--- What is expected ---
Copy exactly the lines from the line holding "brown plane: 0 -> 1" through the end of the material, and no others; pictures stay out.

--- Recorded information ---
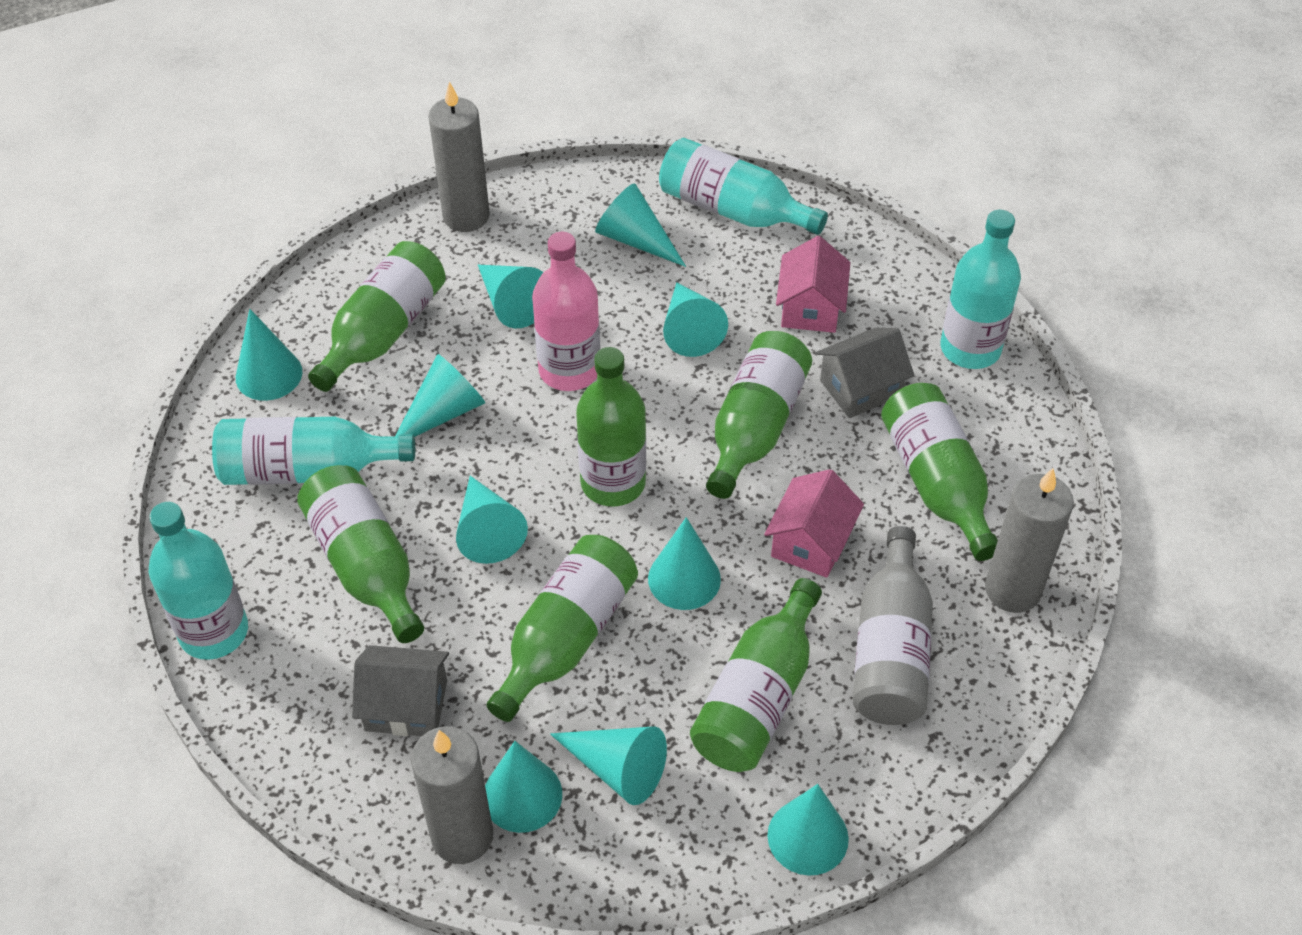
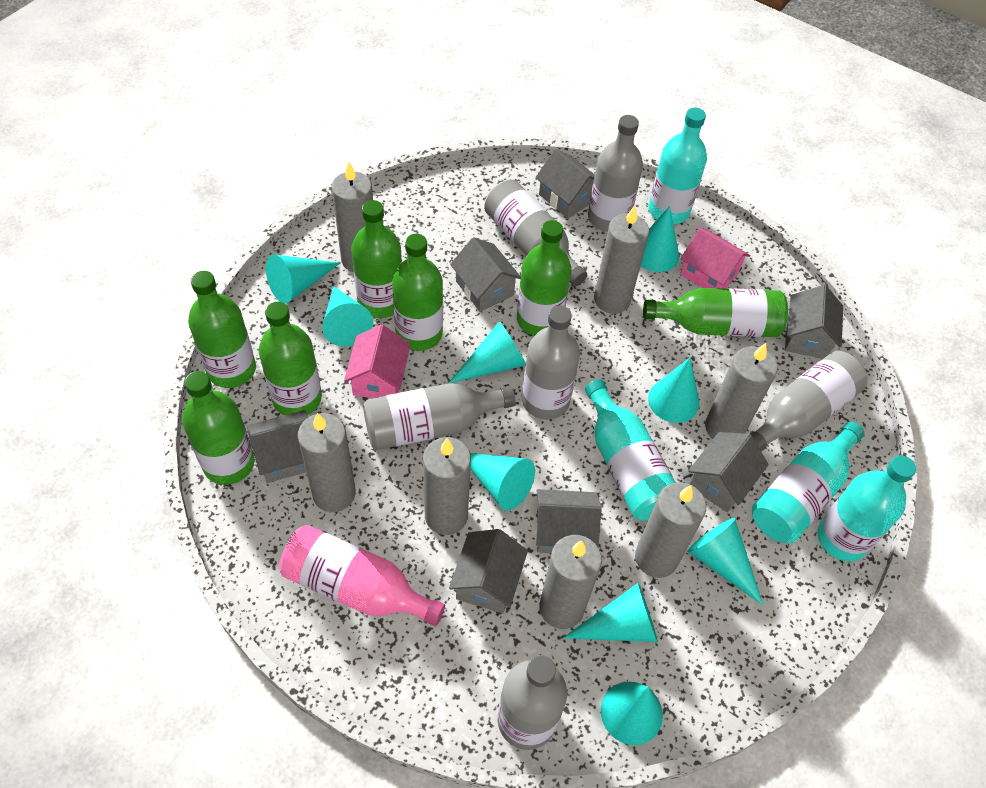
grey bottle: 1 -> 6
grey candle: 3 -> 7
grey house: 2 -> 7
turquoise cone: 10 -> 9

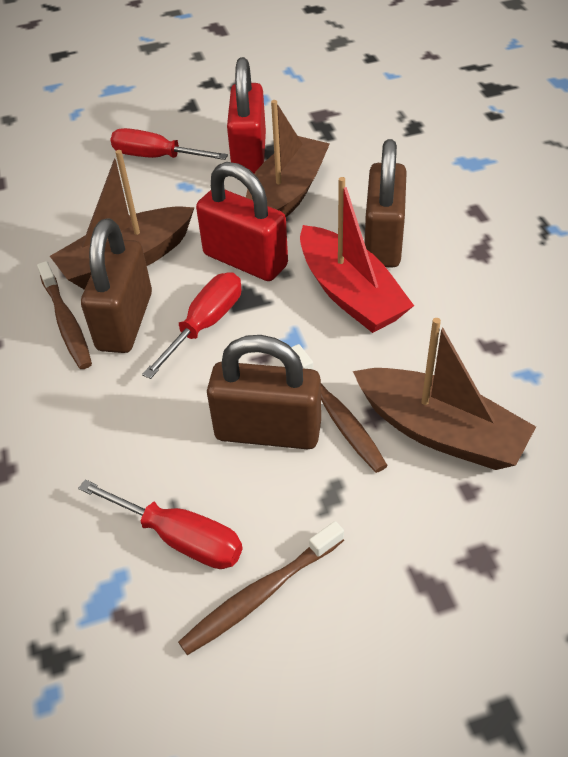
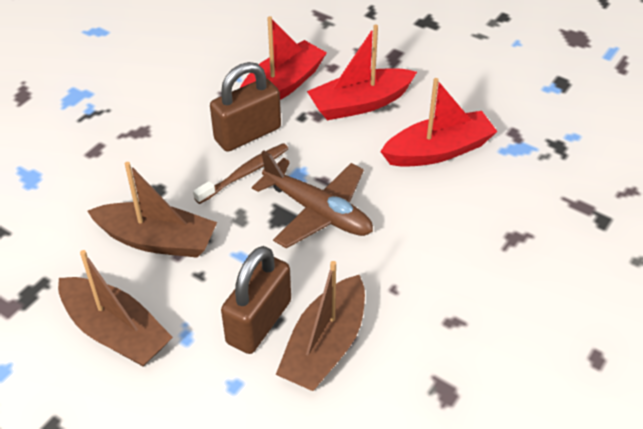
brown padlock: 3 -> 2
brown plane: 0 -> 1
brown toothbrush: 3 -> 1
red boat: 1 -> 3
red padlock: 2 -> 0
red screwdriver: 3 -> 0

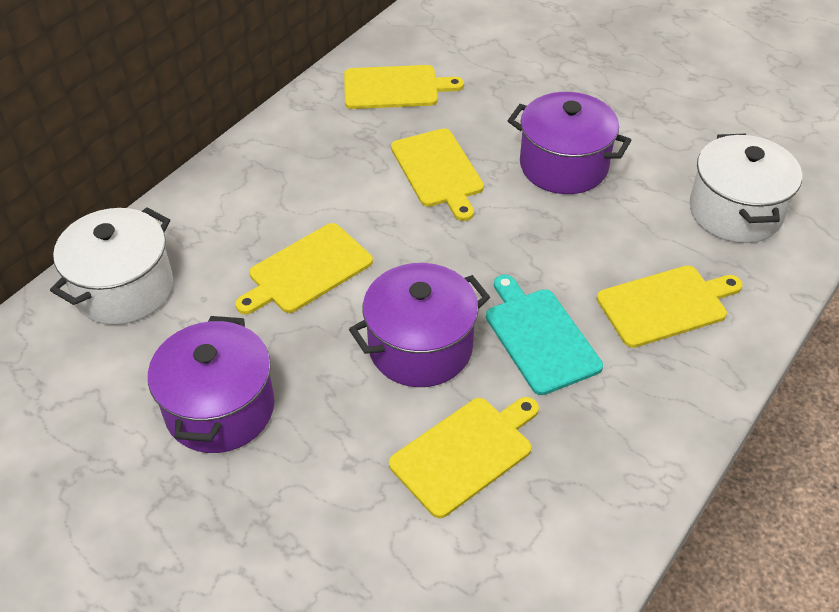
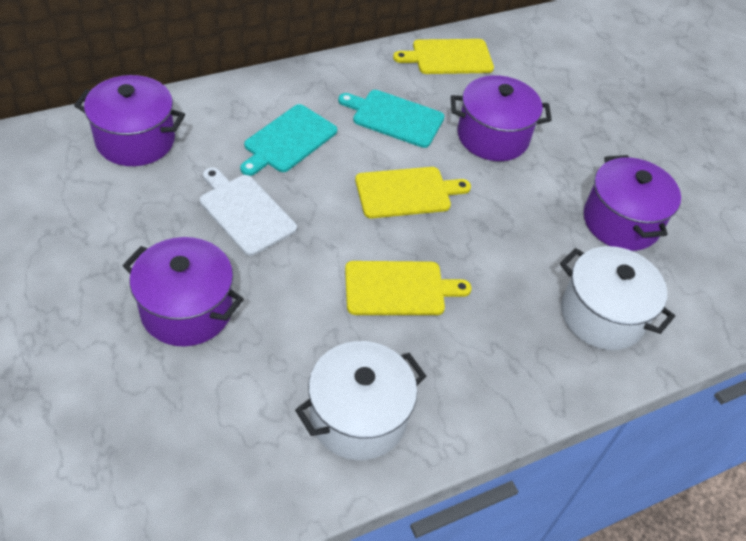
purple pot: 3 -> 4
turquoise cutting board: 1 -> 2
white cutting board: 0 -> 1
yellow cutting board: 5 -> 3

--- Expected answer ---
brown plane: 0 -> 1
brown toothbrush: 3 -> 1
red boat: 1 -> 3
red padlock: 2 -> 0
red screwdriver: 3 -> 0

purple pot: 3 -> 4
turquoise cutting board: 1 -> 2
white cutting board: 0 -> 1
yellow cutting board: 5 -> 3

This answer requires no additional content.